*INSTRUCTIONS TO FOLLOW*: Repeat the entire listing exactly.
** Opening INPUT block **
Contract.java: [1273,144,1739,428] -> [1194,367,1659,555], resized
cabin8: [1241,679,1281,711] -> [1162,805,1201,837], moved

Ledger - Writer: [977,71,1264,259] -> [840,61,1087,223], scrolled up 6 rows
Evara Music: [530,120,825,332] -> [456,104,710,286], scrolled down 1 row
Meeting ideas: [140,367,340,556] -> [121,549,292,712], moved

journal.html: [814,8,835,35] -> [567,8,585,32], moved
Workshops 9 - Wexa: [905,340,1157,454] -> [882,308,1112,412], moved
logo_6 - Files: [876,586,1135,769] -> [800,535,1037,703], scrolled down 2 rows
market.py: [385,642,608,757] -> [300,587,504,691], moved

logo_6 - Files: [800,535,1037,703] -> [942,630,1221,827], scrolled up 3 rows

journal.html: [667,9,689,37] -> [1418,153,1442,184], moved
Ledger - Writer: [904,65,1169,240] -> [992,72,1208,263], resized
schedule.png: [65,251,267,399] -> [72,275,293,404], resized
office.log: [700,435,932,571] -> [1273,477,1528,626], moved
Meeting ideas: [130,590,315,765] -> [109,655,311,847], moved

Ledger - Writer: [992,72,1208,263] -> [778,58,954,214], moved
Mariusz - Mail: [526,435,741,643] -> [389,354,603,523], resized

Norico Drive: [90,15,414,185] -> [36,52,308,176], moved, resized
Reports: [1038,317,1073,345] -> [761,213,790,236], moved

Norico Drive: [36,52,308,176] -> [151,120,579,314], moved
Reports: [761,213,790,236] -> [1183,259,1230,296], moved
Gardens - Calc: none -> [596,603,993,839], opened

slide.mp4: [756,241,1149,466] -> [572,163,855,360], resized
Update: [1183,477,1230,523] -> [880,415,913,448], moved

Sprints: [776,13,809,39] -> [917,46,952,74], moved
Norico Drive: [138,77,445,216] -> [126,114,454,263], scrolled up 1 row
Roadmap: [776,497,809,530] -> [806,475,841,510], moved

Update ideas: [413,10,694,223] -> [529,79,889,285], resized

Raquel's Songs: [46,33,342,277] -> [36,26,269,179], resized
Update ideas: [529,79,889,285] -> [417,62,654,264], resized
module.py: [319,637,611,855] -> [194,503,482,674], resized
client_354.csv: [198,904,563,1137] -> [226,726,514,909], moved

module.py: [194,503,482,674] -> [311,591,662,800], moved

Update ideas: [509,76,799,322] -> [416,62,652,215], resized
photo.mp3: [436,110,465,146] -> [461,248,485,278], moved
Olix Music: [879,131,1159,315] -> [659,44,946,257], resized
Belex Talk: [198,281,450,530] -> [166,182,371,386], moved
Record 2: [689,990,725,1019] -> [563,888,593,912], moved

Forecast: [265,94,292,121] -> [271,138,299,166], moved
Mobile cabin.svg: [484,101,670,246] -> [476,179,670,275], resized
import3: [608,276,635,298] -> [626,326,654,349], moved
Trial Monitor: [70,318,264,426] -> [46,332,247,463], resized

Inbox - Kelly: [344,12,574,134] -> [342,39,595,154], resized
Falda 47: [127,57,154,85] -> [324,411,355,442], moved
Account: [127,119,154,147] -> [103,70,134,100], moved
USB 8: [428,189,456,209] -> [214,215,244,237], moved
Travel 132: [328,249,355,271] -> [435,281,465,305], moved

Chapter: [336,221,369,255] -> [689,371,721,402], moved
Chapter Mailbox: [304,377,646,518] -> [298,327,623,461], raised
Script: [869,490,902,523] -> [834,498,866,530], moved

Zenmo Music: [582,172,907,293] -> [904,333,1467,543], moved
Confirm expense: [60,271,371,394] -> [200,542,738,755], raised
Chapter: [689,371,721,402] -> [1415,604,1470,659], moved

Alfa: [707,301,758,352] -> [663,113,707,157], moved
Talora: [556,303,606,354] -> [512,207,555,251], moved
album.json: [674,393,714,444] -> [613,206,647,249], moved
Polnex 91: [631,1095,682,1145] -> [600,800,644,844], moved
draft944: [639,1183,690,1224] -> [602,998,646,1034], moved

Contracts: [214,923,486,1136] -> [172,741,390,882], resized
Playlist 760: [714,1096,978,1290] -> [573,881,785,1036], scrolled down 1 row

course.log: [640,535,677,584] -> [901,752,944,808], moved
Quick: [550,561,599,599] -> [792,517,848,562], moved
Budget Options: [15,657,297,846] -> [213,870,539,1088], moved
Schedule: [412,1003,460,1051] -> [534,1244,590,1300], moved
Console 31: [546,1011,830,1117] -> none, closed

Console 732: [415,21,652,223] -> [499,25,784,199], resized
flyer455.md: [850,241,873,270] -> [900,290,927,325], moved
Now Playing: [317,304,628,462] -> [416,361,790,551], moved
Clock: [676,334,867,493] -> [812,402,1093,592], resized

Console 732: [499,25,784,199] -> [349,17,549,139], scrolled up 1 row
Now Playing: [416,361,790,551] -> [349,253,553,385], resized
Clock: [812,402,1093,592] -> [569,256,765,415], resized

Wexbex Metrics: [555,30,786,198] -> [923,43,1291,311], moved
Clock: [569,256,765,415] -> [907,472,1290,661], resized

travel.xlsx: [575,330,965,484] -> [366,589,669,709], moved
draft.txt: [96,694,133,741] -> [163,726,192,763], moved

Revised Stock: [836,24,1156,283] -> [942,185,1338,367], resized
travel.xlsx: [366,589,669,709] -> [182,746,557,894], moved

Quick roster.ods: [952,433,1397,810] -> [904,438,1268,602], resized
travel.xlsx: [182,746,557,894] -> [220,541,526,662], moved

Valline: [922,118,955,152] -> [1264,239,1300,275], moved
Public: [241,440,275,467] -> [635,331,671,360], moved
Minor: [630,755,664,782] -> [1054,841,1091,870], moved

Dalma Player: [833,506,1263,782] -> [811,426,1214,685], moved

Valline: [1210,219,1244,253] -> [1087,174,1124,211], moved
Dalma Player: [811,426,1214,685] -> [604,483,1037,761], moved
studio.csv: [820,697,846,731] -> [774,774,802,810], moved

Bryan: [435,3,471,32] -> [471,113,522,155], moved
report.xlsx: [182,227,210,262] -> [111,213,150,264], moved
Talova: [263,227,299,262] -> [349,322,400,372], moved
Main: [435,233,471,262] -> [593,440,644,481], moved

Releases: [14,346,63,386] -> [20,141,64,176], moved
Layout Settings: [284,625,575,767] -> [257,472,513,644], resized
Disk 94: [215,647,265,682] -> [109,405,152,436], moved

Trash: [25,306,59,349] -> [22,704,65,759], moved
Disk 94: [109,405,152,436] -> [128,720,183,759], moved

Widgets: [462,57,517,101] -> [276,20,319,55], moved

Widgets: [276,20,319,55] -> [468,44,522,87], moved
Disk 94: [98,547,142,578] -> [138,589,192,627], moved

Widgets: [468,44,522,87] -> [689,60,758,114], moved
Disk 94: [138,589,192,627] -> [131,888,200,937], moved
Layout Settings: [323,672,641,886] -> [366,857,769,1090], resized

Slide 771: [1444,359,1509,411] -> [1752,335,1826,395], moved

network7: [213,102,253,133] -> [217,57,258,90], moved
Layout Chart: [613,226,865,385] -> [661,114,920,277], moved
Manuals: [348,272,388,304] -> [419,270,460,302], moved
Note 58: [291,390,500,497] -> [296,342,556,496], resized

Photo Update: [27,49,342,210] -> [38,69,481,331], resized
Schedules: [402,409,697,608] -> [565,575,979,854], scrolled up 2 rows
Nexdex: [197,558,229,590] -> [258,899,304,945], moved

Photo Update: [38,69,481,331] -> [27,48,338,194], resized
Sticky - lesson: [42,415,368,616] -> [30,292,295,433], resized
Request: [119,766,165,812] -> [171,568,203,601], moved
** Closing INPUT block **
*TASK RESULT*:
Contract.java: [1273,144,1739,428] -> [1194,367,1659,555], resized
cabin8: [1241,679,1281,711] -> [1162,805,1201,837], moved

Ledger - Writer: [977,71,1264,259] -> [840,61,1087,223], scrolled up 6 rows
Evara Music: [530,120,825,332] -> [456,104,710,286], scrolled down 1 row
Meeting ideas: [140,367,340,556] -> [121,549,292,712], moved

journal.html: [814,8,835,35] -> [567,8,585,32], moved
Workshops 9 - Wexa: [905,340,1157,454] -> [882,308,1112,412], moved
logo_6 - Files: [876,586,1135,769] -> [800,535,1037,703], scrolled down 2 rows
market.py: [385,642,608,757] -> [300,587,504,691], moved

logo_6 - Files: [800,535,1037,703] -> [942,630,1221,827], scrolled up 3 rows

journal.html: [667,9,689,37] -> [1418,153,1442,184], moved
Ledger - Writer: [904,65,1169,240] -> [992,72,1208,263], resized
schedule.png: [65,251,267,399] -> [72,275,293,404], resized
office.log: [700,435,932,571] -> [1273,477,1528,626], moved
Meeting ideas: [130,590,315,765] -> [109,655,311,847], moved

Ledger - Writer: [992,72,1208,263] -> [778,58,954,214], moved
Mariusz - Mail: [526,435,741,643] -> [389,354,603,523], resized

Norico Drive: [90,15,414,185] -> [36,52,308,176], moved, resized
Reports: [1038,317,1073,345] -> [761,213,790,236], moved

Norico Drive: [36,52,308,176] -> [151,120,579,314], moved
Reports: [761,213,790,236] -> [1183,259,1230,296], moved
Gardens - Calc: none -> [596,603,993,839], opened

slide.mp4: [756,241,1149,466] -> [572,163,855,360], resized
Update: [1183,477,1230,523] -> [880,415,913,448], moved

Sprints: [776,13,809,39] -> [917,46,952,74], moved
Norico Drive: [138,77,445,216] -> [126,114,454,263], scrolled up 1 row
Roadmap: [776,497,809,530] -> [806,475,841,510], moved

Update ideas: [413,10,694,223] -> [529,79,889,285], resized

Raquel's Songs: [46,33,342,277] -> [36,26,269,179], resized
Update ideas: [529,79,889,285] -> [417,62,654,264], resized
module.py: [319,637,611,855] -> [194,503,482,674], resized
client_354.csv: [198,904,563,1137] -> [226,726,514,909], moved

module.py: [194,503,482,674] -> [311,591,662,800], moved

Update ideas: [509,76,799,322] -> [416,62,652,215], resized
photo.mp3: [436,110,465,146] -> [461,248,485,278], moved
Olix Music: [879,131,1159,315] -> [659,44,946,257], resized
Belex Talk: [198,281,450,530] -> [166,182,371,386], moved
Record 2: [689,990,725,1019] -> [563,888,593,912], moved

Forecast: [265,94,292,121] -> [271,138,299,166], moved
Mobile cabin.svg: [484,101,670,246] -> [476,179,670,275], resized
import3: [608,276,635,298] -> [626,326,654,349], moved
Trial Monitor: [70,318,264,426] -> [46,332,247,463], resized

Inbox - Kelly: [344,12,574,134] -> [342,39,595,154], resized
Falda 47: [127,57,154,85] -> [324,411,355,442], moved
Account: [127,119,154,147] -> [103,70,134,100], moved
USB 8: [428,189,456,209] -> [214,215,244,237], moved
Travel 132: [328,249,355,271] -> [435,281,465,305], moved

Chapter: [336,221,369,255] -> [689,371,721,402], moved
Chapter Mailbox: [304,377,646,518] -> [298,327,623,461], raised
Script: [869,490,902,523] -> [834,498,866,530], moved

Zenmo Music: [582,172,907,293] -> [904,333,1467,543], moved
Confirm expense: [60,271,371,394] -> [200,542,738,755], raised
Chapter: [689,371,721,402] -> [1415,604,1470,659], moved

Alfa: [707,301,758,352] -> [663,113,707,157], moved
Talora: [556,303,606,354] -> [512,207,555,251], moved
album.json: [674,393,714,444] -> [613,206,647,249], moved
Polnex 91: [631,1095,682,1145] -> [600,800,644,844], moved
draft944: [639,1183,690,1224] -> [602,998,646,1034], moved

Contracts: [214,923,486,1136] -> [172,741,390,882], resized
Playlist 760: [714,1096,978,1290] -> [573,881,785,1036], scrolled down 1 row

course.log: [640,535,677,584] -> [901,752,944,808], moved
Quick: [550,561,599,599] -> [792,517,848,562], moved
Budget Options: [15,657,297,846] -> [213,870,539,1088], moved
Schedule: [412,1003,460,1051] -> [534,1244,590,1300], moved
Console 31: [546,1011,830,1117] -> none, closed

Console 732: [415,21,652,223] -> [499,25,784,199], resized
flyer455.md: [850,241,873,270] -> [900,290,927,325], moved
Now Playing: [317,304,628,462] -> [416,361,790,551], moved
Clock: [676,334,867,493] -> [812,402,1093,592], resized

Console 732: [499,25,784,199] -> [349,17,549,139], scrolled up 1 row
Now Playing: [416,361,790,551] -> [349,253,553,385], resized
Clock: [812,402,1093,592] -> [569,256,765,415], resized

Wexbex Metrics: [555,30,786,198] -> [923,43,1291,311], moved
Clock: [569,256,765,415] -> [907,472,1290,661], resized

travel.xlsx: [575,330,965,484] -> [366,589,669,709], moved
draft.txt: [96,694,133,741] -> [163,726,192,763], moved

Revised Stock: [836,24,1156,283] -> [942,185,1338,367], resized
travel.xlsx: [366,589,669,709] -> [182,746,557,894], moved

Quick roster.ods: [952,433,1397,810] -> [904,438,1268,602], resized
travel.xlsx: [182,746,557,894] -> [220,541,526,662], moved

Valline: [922,118,955,152] -> [1264,239,1300,275], moved
Public: [241,440,275,467] -> [635,331,671,360], moved
Minor: [630,755,664,782] -> [1054,841,1091,870], moved

Dalma Player: [833,506,1263,782] -> [811,426,1214,685], moved

Valline: [1210,219,1244,253] -> [1087,174,1124,211], moved
Dalma Player: [811,426,1214,685] -> [604,483,1037,761], moved
studio.csv: [820,697,846,731] -> [774,774,802,810], moved

Bryan: [435,3,471,32] -> [471,113,522,155], moved
report.xlsx: [182,227,210,262] -> [111,213,150,264], moved
Talova: [263,227,299,262] -> [349,322,400,372], moved
Main: [435,233,471,262] -> [593,440,644,481], moved

Releases: [14,346,63,386] -> [20,141,64,176], moved
Layout Settings: [284,625,575,767] -> [257,472,513,644], resized
Disk 94: [215,647,265,682] -> [109,405,152,436], moved

Trash: [25,306,59,349] -> [22,704,65,759], moved
Disk 94: [109,405,152,436] -> [128,720,183,759], moved

Widgets: [462,57,517,101] -> [276,20,319,55], moved

Widgets: [276,20,319,55] -> [468,44,522,87], moved
Disk 94: [98,547,142,578] -> [138,589,192,627], moved

Widgets: [468,44,522,87] -> [689,60,758,114], moved
Disk 94: [138,589,192,627] -> [131,888,200,937], moved
Layout Settings: [323,672,641,886] -> [366,857,769,1090], resized

Slide 771: [1444,359,1509,411] -> [1752,335,1826,395], moved

network7: [213,102,253,133] -> [217,57,258,90], moved
Layout Chart: [613,226,865,385] -> [661,114,920,277], moved
Manuals: [348,272,388,304] -> [419,270,460,302], moved
Note 58: [291,390,500,497] -> [296,342,556,496], resized

Photo Update: [27,49,342,210] -> [38,69,481,331], resized
Schedules: [402,409,697,608] -> [565,575,979,854], scrolled up 2 rows
Nexdex: [197,558,229,590] -> [258,899,304,945], moved

Photo Update: [38,69,481,331] -> [27,48,338,194], resized
Sticky - lesson: [42,415,368,616] -> [30,292,295,433], resized
Request: [119,766,165,812] -> [171,568,203,601], moved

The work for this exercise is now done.